Scene edit records
----
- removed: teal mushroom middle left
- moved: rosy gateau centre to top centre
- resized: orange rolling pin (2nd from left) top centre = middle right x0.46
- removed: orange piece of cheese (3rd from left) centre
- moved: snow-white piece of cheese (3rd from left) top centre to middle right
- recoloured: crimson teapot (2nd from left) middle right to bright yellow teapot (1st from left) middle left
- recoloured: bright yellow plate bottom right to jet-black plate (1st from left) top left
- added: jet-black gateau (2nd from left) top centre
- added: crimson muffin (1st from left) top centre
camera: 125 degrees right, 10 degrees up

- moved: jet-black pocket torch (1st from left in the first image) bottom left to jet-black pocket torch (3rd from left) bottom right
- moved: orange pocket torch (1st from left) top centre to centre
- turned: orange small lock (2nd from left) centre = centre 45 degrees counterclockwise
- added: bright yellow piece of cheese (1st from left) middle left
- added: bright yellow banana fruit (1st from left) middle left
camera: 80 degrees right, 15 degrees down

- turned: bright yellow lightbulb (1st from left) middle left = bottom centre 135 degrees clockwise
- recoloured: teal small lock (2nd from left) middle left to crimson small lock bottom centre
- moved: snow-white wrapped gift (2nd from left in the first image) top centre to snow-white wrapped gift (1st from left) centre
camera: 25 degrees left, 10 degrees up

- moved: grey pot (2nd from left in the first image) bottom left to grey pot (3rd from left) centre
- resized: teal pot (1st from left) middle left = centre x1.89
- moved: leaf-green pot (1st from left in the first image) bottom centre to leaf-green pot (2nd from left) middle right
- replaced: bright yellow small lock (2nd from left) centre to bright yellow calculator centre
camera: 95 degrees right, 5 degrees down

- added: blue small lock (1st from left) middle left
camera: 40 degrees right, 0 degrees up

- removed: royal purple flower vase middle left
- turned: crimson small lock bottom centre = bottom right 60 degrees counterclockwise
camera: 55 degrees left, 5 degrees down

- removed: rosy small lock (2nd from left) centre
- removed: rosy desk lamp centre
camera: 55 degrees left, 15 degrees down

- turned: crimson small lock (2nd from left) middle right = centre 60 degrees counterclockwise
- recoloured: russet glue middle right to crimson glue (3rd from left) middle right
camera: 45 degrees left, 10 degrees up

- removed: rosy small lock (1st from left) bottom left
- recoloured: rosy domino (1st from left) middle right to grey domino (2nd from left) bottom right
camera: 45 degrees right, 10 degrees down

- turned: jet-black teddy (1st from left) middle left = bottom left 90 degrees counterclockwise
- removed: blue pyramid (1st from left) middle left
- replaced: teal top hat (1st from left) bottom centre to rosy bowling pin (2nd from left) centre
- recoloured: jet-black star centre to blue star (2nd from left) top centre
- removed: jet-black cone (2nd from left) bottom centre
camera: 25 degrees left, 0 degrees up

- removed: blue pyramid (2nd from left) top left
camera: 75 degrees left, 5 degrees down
----
Assignment — From the entries above, copy every line containing the word "gateau".

Response box —
- moved: rosy gateau centre to top centre
- added: jet-black gateau (2nd from left) top centre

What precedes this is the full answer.